■ Task statement
Send back the line that contains "D202: LED green" and all lines following it through the end of the data below, exactly, omitting pictures.

--- Provided information Enclosed Below ---

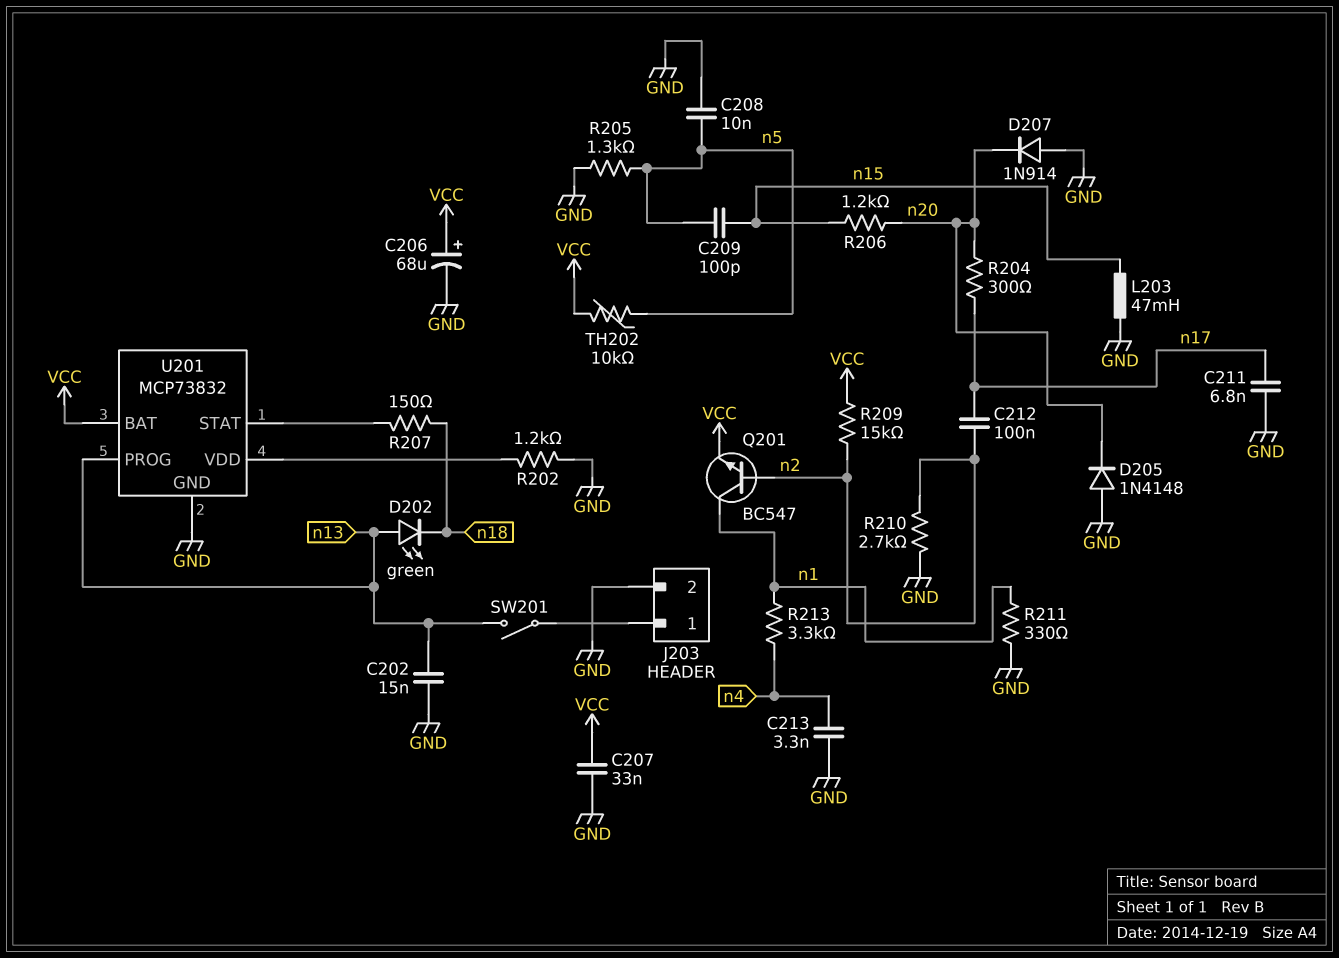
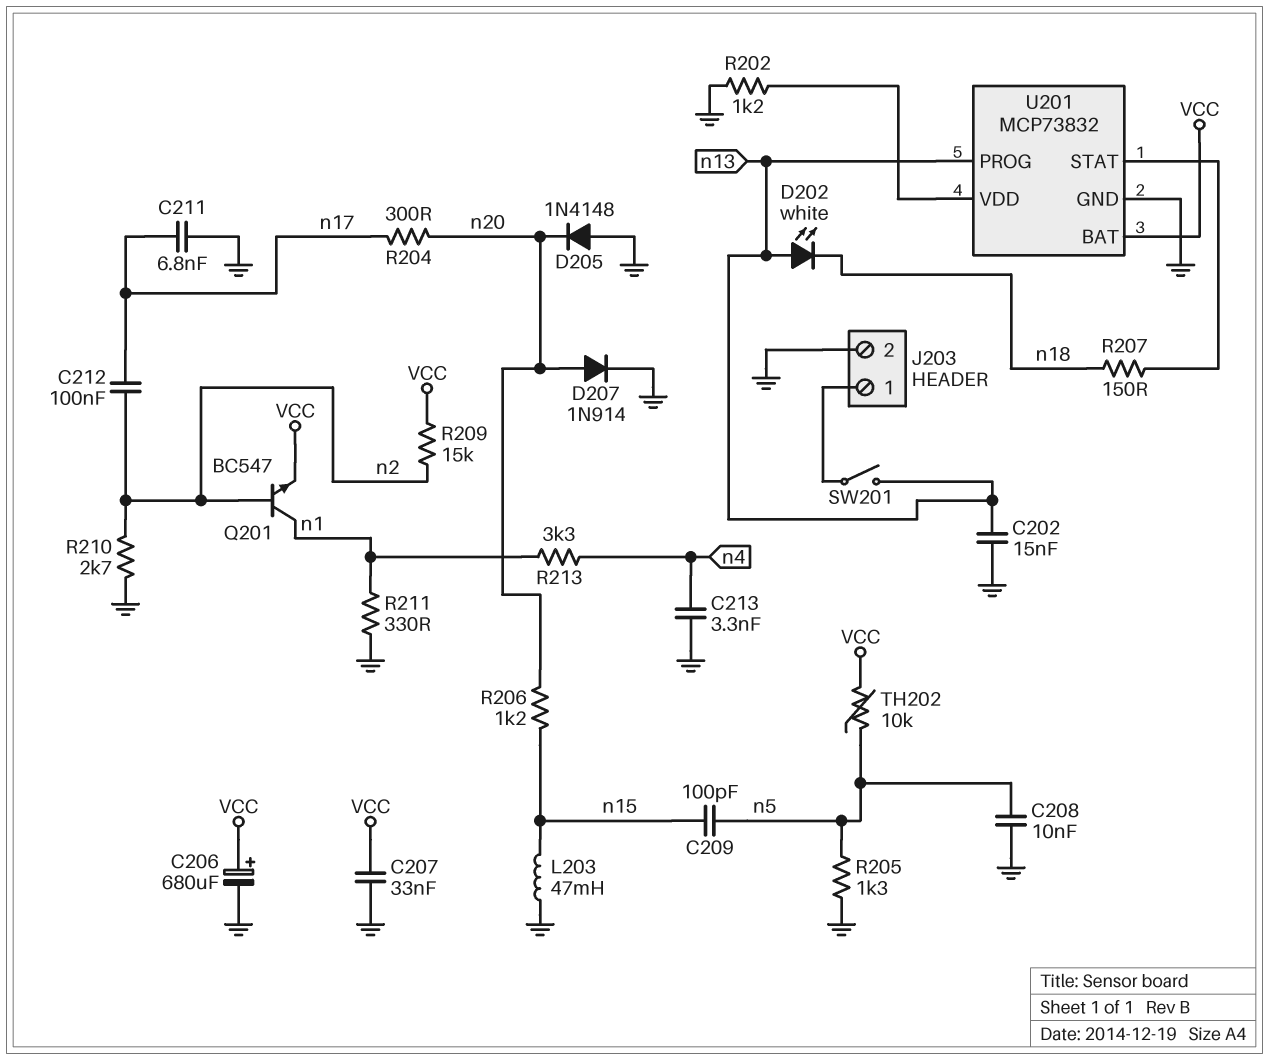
C206: 68uF (plus VCC, minus GND) -> 680uF (plus VCC, minus GND)
D202: LED green (A n13, K n18) -> LED white (A n13, K n18)
D207: diode 1N914 (A GND, K n20) -> diode 1N914 (A n20, K GND)

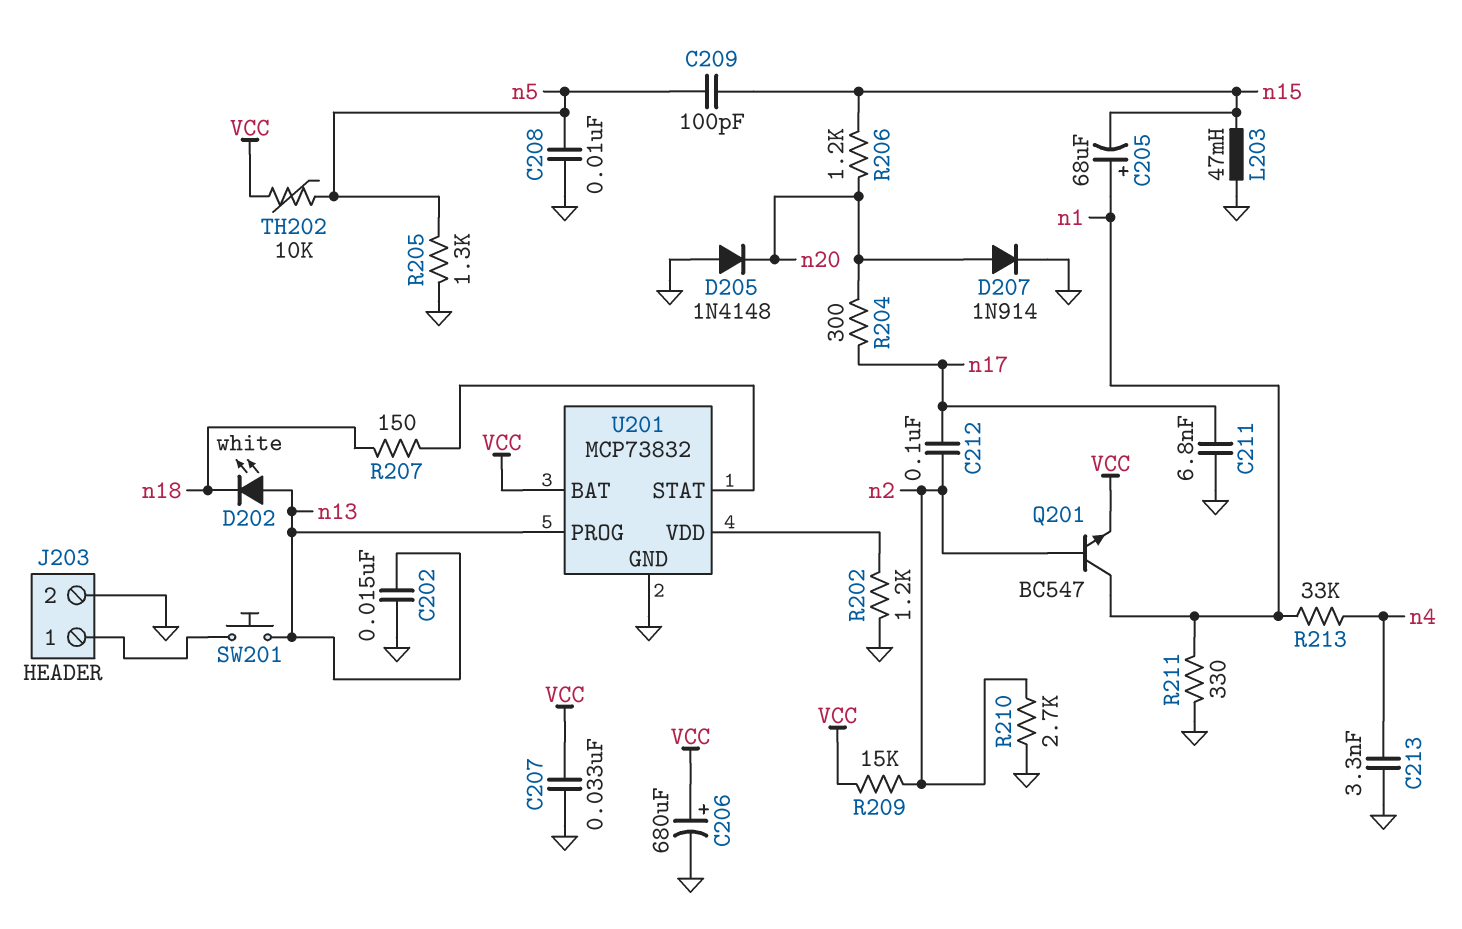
C205: none -> 68uF (plus n1, minus n15)
R213: 3.3k (n1, n4) -> 33k (n1, n4)
SW201: switch (J203/1, n13) -> button (J203/1, n13)

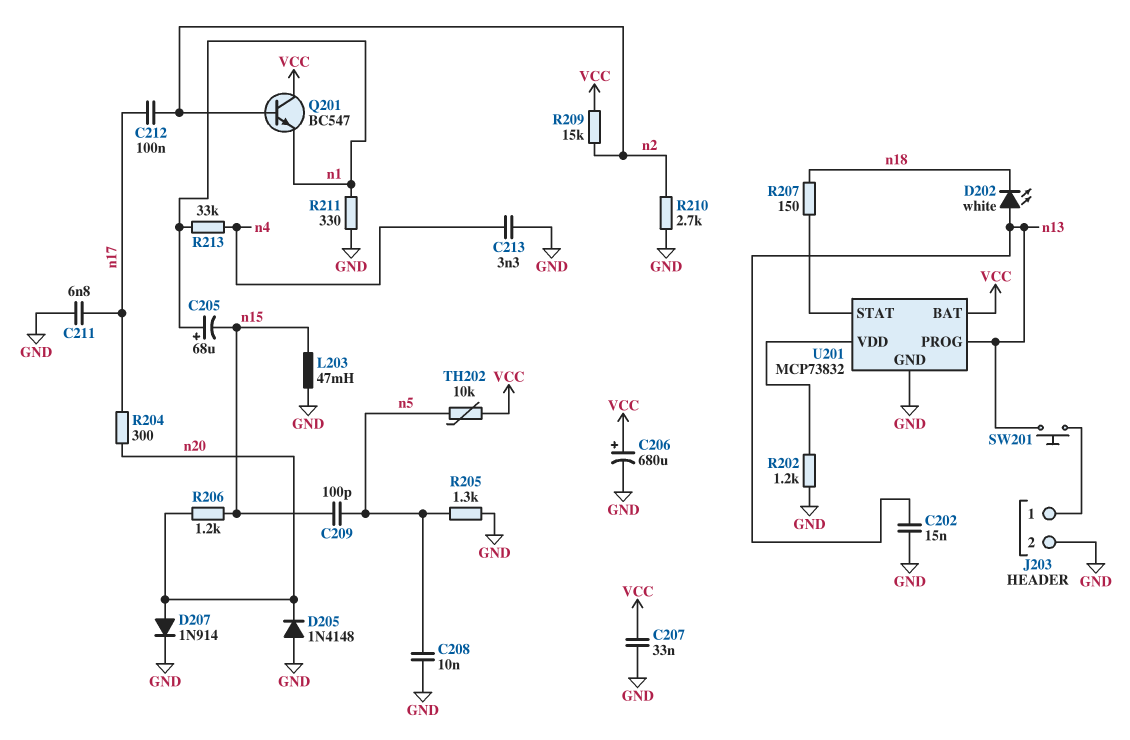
Q201: NPN BC547 (B n2, C n1, E VCC) -> NPN BC547 (B n2, C VCC, E n1)

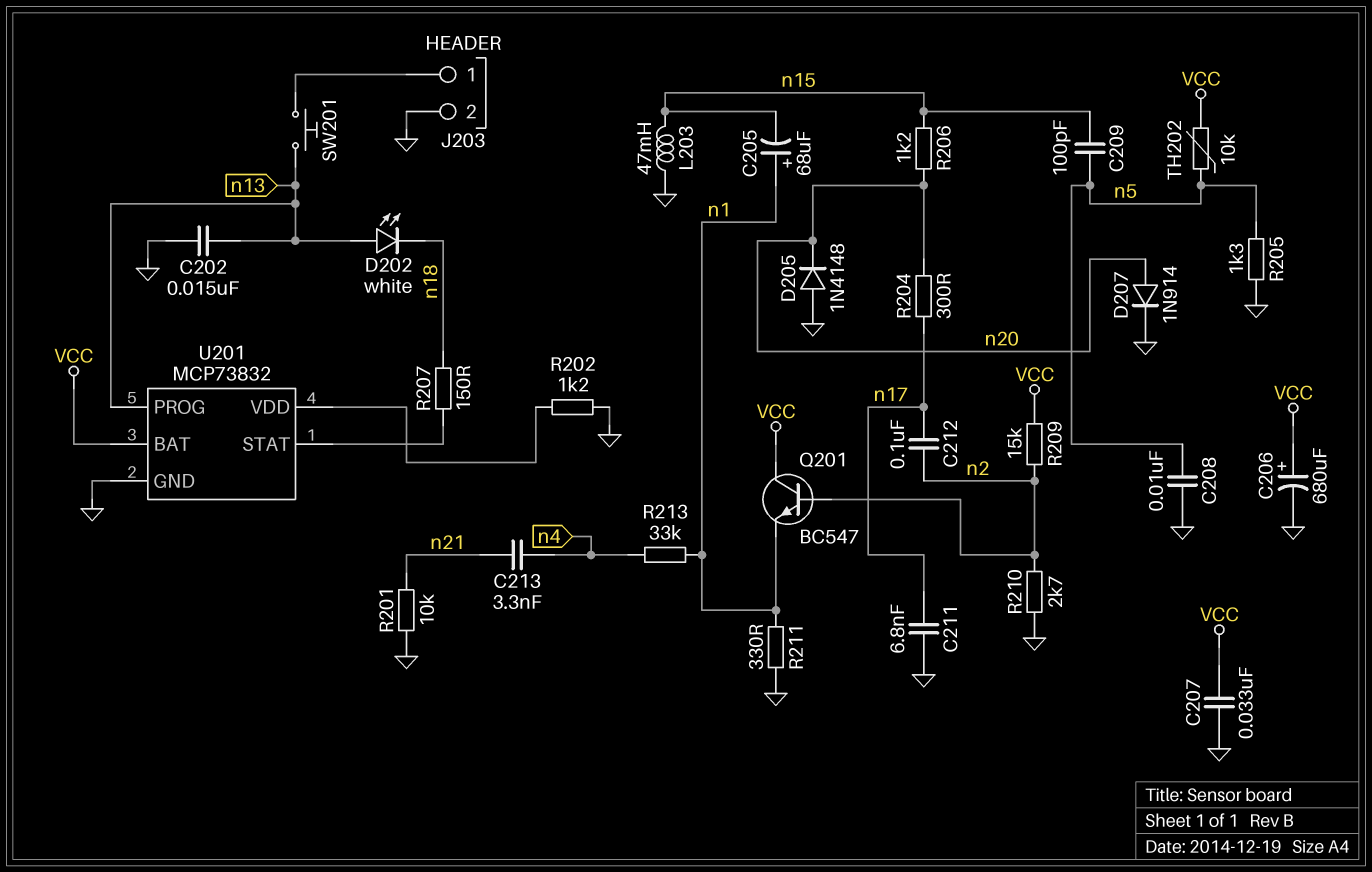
C213: 3.3nF (GND, n4) -> 3.3nF (n4, n21)
R201: none -> 10k (GND, n21)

--- End of Enclosed Provided information ---

■ Solution to this task
D202: LED green (A n13, K n18) -> LED white (A n13, K n18)
D207: diode 1N914 (A GND, K n20) -> diode 1N914 (A n20, K GND)

C205: none -> 68uF (plus n1, minus n15)
R213: 3.3k (n1, n4) -> 33k (n1, n4)
SW201: switch (J203/1, n13) -> button (J203/1, n13)

Q201: NPN BC547 (B n2, C n1, E VCC) -> NPN BC547 (B n2, C VCC, E n1)

C213: 3.3nF (GND, n4) -> 3.3nF (n4, n21)
R201: none -> 10k (GND, n21)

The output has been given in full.